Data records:
——
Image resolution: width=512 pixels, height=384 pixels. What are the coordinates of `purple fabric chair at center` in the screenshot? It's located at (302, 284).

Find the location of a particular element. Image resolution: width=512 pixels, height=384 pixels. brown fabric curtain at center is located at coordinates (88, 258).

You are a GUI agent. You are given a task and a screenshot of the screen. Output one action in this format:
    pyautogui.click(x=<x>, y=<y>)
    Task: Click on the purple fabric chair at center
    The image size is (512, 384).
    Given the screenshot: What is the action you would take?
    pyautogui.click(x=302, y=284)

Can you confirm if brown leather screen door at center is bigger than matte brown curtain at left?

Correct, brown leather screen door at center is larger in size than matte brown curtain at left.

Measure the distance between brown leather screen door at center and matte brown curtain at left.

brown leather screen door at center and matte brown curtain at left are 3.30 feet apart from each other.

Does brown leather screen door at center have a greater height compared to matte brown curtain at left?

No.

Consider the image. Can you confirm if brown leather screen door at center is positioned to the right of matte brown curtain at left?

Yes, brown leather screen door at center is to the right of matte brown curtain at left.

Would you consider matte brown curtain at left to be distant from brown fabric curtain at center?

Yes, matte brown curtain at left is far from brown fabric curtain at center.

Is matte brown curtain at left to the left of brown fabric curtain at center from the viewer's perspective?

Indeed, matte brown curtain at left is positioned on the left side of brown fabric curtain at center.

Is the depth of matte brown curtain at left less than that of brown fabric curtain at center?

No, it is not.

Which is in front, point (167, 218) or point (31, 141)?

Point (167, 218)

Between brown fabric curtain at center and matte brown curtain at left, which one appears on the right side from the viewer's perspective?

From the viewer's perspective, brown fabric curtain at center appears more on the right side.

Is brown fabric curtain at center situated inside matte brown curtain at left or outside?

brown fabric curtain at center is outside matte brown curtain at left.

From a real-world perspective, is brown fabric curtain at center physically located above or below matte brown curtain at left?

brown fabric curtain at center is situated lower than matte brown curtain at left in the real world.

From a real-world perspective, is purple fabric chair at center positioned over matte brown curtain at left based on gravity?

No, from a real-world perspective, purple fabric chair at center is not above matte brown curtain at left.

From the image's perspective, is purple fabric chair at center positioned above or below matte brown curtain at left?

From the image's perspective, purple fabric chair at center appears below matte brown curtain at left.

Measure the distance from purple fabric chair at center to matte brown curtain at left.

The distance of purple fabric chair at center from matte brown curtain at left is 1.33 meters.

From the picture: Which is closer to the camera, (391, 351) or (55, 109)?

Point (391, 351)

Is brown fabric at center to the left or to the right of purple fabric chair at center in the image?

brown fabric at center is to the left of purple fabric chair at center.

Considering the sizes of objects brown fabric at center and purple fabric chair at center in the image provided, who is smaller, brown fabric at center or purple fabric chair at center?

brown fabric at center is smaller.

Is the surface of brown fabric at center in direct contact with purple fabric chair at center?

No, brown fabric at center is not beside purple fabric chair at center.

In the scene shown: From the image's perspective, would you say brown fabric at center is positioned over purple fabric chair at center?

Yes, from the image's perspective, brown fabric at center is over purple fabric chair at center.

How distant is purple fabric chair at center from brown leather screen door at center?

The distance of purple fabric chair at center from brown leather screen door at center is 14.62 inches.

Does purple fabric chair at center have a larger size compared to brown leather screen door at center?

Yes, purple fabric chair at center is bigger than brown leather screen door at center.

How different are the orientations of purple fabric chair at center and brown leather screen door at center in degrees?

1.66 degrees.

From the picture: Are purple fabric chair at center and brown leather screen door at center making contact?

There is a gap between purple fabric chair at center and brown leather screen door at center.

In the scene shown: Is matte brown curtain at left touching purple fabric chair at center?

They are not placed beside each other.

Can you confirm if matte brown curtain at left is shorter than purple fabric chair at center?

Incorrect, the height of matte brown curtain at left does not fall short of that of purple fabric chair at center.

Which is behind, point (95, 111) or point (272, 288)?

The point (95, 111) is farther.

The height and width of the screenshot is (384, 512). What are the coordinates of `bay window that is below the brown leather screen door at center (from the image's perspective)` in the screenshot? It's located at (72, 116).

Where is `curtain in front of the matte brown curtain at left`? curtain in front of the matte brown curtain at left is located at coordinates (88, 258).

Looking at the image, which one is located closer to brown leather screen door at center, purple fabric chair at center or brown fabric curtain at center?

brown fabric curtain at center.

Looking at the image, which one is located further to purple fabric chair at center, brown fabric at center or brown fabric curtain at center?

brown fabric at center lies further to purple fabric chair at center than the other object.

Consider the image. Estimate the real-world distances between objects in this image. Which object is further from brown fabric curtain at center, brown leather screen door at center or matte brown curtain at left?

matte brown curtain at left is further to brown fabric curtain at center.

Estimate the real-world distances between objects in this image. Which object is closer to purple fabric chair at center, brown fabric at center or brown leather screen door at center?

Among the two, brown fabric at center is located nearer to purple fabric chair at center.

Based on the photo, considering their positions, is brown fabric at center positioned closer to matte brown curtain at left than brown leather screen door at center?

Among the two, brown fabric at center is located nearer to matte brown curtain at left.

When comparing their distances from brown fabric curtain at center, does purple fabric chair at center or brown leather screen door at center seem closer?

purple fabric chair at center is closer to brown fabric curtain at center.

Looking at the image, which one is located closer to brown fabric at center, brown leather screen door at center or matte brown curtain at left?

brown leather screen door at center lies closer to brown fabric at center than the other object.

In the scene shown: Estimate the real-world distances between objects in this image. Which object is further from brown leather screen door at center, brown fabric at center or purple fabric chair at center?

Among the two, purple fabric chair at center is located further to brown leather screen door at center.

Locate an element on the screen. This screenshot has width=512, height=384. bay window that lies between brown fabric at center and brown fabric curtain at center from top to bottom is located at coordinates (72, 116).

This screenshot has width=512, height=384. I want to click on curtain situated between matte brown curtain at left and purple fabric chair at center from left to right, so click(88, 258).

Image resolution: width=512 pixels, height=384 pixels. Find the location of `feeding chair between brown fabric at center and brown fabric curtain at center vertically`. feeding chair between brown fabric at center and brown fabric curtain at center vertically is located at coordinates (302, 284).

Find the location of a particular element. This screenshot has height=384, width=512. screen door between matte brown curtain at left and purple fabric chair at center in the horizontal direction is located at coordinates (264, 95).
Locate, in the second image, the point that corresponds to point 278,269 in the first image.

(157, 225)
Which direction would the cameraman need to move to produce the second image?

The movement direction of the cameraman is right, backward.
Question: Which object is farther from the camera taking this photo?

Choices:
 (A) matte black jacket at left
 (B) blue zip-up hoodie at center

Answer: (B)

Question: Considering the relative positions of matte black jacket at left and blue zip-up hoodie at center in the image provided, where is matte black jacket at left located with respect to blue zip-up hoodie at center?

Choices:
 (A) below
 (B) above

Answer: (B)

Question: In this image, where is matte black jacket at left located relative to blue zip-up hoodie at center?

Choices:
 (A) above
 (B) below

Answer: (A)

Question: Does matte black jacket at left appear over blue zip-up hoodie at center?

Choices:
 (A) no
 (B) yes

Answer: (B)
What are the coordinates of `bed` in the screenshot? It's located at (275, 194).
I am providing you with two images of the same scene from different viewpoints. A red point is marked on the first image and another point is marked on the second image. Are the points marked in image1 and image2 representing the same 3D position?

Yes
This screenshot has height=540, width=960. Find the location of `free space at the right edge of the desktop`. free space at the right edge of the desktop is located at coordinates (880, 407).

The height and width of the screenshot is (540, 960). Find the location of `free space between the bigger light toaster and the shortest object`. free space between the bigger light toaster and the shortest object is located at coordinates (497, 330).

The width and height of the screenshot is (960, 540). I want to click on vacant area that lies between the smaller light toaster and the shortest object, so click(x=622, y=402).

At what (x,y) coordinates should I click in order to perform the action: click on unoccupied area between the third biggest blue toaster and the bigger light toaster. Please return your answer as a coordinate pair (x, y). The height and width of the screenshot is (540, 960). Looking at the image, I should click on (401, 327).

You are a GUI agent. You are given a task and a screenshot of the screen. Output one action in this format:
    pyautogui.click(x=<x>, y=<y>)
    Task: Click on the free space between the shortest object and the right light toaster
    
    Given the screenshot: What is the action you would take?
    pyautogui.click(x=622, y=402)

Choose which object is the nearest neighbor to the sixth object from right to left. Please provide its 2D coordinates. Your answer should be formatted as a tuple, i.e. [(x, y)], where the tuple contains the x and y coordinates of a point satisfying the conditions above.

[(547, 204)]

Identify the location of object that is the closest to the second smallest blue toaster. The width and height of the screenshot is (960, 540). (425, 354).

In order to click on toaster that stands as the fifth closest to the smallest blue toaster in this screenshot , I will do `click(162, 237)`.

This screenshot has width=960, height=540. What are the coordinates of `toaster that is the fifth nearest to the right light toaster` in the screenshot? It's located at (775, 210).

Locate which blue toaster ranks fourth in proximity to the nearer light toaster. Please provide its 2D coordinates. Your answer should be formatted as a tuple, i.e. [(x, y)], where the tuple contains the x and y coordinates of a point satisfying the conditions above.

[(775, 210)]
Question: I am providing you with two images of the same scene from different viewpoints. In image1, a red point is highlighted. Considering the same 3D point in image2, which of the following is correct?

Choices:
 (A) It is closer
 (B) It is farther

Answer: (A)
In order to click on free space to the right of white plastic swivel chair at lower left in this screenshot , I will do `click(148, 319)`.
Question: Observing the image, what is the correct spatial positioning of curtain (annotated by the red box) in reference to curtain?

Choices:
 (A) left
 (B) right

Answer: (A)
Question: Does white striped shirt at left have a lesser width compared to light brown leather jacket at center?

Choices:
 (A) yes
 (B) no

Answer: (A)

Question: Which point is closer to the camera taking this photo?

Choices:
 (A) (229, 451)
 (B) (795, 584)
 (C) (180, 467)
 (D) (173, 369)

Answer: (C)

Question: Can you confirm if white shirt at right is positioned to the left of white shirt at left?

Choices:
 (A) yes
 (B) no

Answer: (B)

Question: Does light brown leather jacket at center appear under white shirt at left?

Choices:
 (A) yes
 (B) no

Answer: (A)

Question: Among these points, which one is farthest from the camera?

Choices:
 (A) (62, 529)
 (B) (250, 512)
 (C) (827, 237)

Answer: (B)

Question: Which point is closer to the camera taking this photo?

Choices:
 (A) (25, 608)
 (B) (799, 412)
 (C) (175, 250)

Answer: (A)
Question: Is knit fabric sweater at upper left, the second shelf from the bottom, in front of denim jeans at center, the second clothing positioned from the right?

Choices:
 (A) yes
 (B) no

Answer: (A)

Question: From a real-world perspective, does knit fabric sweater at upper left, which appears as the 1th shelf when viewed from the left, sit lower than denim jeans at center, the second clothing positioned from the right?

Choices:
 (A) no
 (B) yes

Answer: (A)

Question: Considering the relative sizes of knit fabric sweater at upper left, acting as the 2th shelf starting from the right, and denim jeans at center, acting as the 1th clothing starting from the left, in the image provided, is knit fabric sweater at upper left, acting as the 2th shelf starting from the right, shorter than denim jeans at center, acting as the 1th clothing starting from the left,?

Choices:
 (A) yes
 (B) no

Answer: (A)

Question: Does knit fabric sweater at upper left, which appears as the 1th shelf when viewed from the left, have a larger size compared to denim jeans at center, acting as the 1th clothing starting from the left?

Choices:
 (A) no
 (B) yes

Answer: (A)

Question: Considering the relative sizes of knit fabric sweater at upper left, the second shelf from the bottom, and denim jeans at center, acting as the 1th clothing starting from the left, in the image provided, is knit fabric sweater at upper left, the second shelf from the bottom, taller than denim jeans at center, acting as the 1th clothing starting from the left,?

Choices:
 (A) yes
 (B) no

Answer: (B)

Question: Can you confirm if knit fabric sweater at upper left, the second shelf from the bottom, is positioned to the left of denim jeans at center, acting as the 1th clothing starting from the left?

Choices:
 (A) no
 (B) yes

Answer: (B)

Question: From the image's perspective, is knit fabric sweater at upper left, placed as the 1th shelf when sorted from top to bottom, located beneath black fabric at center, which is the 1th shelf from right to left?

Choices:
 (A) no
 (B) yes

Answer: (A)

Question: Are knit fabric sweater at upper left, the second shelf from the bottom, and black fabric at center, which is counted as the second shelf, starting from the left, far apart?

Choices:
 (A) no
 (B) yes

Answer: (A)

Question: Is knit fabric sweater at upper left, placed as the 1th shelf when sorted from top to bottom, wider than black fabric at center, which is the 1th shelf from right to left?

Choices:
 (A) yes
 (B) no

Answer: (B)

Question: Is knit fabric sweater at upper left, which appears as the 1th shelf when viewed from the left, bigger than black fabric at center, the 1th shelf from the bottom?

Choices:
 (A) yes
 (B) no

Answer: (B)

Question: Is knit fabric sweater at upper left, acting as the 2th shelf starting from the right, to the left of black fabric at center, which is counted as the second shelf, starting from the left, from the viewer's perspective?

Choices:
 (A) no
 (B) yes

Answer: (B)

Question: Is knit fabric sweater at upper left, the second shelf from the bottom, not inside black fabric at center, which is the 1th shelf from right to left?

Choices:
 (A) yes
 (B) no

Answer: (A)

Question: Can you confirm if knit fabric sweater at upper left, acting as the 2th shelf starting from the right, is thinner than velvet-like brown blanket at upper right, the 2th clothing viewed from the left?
——
Print the lines of the records without any changes, beginning with the line that contains "From the picture: Which" and stopping after the line that contains "Can you confirm if matte".

#### [Completed task]
From the picture: Which is closer to the camera, (391, 351) or (55, 109)?

Point (391, 351)

Is brown fabric at center to the left or to the right of purple fabric chair at center in the image?

brown fabric at center is to the left of purple fabric chair at center.

Considering the sizes of objects brown fabric at center and purple fabric chair at center in the image provided, who is smaller, brown fabric at center or purple fabric chair at center?

brown fabric at center is smaller.

Is the surface of brown fabric at center in direct contact with purple fabric chair at center?

No, brown fabric at center is not beside purple fabric chair at center.

In the scene shown: From the image's perspective, would you say brown fabric at center is positioned over purple fabric chair at center?

Yes, from the image's perspective, brown fabric at center is over purple fabric chair at center.

How distant is purple fabric chair at center from brown leather screen door at center?

The distance of purple fabric chair at center from brown leather screen door at center is 14.62 inches.

Does purple fabric chair at center have a larger size compared to brown leather screen door at center?

Yes, purple fabric chair at center is bigger than brown leather screen door at center.

How different are the orientations of purple fabric chair at center and brown leather screen door at center in degrees?

1.66 degrees.

From the picture: Are purple fabric chair at center and brown leather screen door at center making contact?

There is a gap between purple fabric chair at center and brown leather screen door at center.

In the scene shown: Is matte brown curtain at left touching purple fabric chair at center?

They are not placed beside each other.

Can you confirm if matte brown curtain at left is shorter than purple fabric chair at center?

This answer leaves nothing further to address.